Check each line of the entries. Copy the ones that contain the string "semicircle".
*** DATA SHOWN Section Begins ***
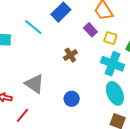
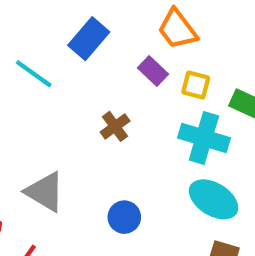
cyan ellipse: (115, 93) -> (214, 199), turned -30

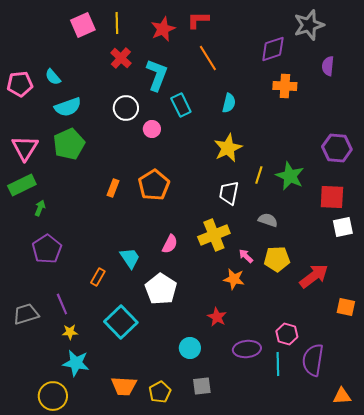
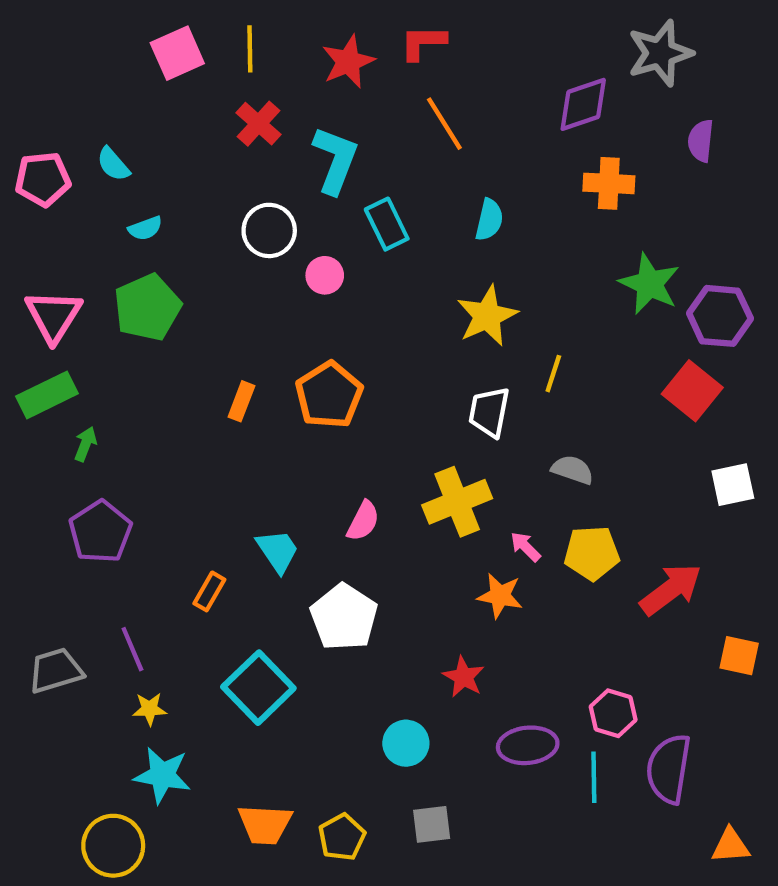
cyan semicircle: (68, 107) -> (145, 228), size x0.6
green star: (290, 176) -> (649, 284), moved
red square: (332, 197) -> (692, 391), moved, turned 36

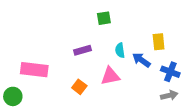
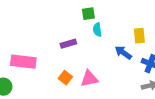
cyan semicircle: (120, 50) -> (97, 30), moved
pink triangle: (110, 76) -> (89, 79), moved

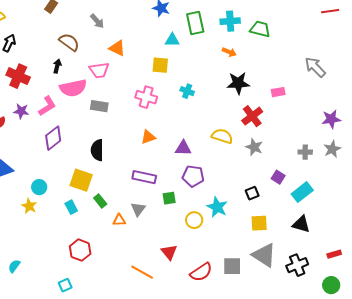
*** DATA SHOWN Section Ends ***
RESULT BELOW
cyan semicircle: (68, 107) -> (145, 228), size x0.6
cyan semicircle: (120, 50) -> (97, 30), moved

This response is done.